PROBLEM DETAILS: The records are given next. Repeat each one exactly.

------ EXERCISE DATA ------

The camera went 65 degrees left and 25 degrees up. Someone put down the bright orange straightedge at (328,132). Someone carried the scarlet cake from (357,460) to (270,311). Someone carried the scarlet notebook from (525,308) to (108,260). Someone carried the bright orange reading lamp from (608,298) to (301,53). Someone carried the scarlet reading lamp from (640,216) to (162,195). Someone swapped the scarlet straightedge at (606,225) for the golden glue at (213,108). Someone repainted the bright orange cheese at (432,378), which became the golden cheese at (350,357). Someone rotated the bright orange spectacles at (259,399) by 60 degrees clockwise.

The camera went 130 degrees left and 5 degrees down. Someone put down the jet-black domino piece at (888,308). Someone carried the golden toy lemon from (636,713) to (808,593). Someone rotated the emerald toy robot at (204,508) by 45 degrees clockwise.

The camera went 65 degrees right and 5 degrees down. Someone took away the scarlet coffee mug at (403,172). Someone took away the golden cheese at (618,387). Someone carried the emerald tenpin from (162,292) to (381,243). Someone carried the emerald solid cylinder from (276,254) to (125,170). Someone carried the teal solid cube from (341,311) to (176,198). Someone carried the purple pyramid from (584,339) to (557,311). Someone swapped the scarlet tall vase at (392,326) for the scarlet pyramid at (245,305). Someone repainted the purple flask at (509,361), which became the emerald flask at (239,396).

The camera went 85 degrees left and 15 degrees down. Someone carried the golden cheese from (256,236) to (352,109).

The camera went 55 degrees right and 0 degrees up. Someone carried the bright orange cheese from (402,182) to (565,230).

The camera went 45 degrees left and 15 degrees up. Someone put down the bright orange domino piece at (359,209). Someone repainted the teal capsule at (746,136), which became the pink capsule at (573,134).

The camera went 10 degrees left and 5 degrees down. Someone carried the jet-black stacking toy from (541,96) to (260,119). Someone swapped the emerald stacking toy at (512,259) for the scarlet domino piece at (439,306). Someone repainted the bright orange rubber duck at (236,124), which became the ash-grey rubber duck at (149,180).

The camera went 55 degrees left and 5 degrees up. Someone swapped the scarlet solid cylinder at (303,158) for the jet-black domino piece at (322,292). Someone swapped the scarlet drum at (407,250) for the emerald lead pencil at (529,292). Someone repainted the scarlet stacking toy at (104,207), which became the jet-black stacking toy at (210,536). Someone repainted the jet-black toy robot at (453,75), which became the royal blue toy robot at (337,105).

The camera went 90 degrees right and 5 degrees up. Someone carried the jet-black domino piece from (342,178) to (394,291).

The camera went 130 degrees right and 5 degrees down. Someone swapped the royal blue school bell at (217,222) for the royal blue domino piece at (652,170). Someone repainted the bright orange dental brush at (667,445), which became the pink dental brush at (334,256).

------

EXERCISE ANSWER:
The camera went 65 degrees left and 25 degrees up. Someone put down the bright orange straightedge at (328,132). Someone carried the scarlet cake from (357,460) to (270,311). Someone carried the scarlet notebook from (525,308) to (108,260). Someone carried the bright orange reading lamp from (608,298) to (301,53). Someone carried the scarlet reading lamp from (640,216) to (162,195). Someone swapped the scarlet straightedge at (606,225) for the golden glue at (213,108). Someone repainted the bright orange cheese at (432,378), which became the golden cheese at (350,357). Someone rotated the bright orange spectacles at (259,399) by 60 degrees clockwise.

The camera went 130 degrees left and 5 degrees down. Someone put down the jet-black domino piece at (888,308). Someone carried the golden toy lemon from (636,713) to (808,593). Someone rotated the emerald toy robot at (204,508) by 45 degrees clockwise.

The camera went 65 degrees right and 5 degrees down. Someone took away the scarlet coffee mug at (403,172). Someone took away the golden cheese at (618,387). Someone carried the emerald tenpin from (162,292) to (381,243). Someone carried the emerald solid cylinder from (276,254) to (125,170). Someone carried the teal solid cube from (341,311) to (176,198). Someone carried the purple pyramid from (584,339) to (557,311). Someone swapped the scarlet tall vase at (392,326) for the scarlet pyramid at (245,305). Someone repainted the purple flask at (509,361), which became the emerald flask at (239,396).

The camera went 85 degrees left and 15 degrees down. Someone carried the golden cheese from (256,236) to (352,109).

The camera went 55 degrees right and 0 degrees up. Someone carried the bright orange cheese from (402,182) to (565,230).

The camera went 45 degrees left and 15 degrees up. Someone put down the bright orange domino piece at (359,209). Someone repainted the teal capsule at (746,136), which became the pink capsule at (573,134).

The camera went 10 degrees left and 5 degrees down. Someone carried the jet-black stacking toy from (541,96) to (260,119). Someone swapped the emerald stacking toy at (512,259) for the scarlet domino piece at (439,306). Someone repainted the bright orange rubber duck at (236,124), which became the ash-grey rubber duck at (149,180).

The camera went 55 degrees left and 5 degrees up. Someone swapped the scarlet solid cylinder at (303,158) for the jet-black domino piece at (322,292). Someone swapped the scarlet drum at (407,250) for the emerald lead pencil at (529,292). Someone repainted the scarlet stacking toy at (104,207), which became the jet-black stacking toy at (210,536). Someone repainted the jet-black toy robot at (453,75), which became the royal blue toy robot at (337,105).

The camera went 90 degrees right and 5 degrees up. Someone carried the jet-black domino piece from (342,178) to (394,291).

The camera went 130 degrees right and 5 degrees down. Someone swapped the royal blue school bell at (217,222) for the royal blue domino piece at (652,170). Someone repainted the bright orange dental brush at (667,445), which became the pink dental brush at (334,256).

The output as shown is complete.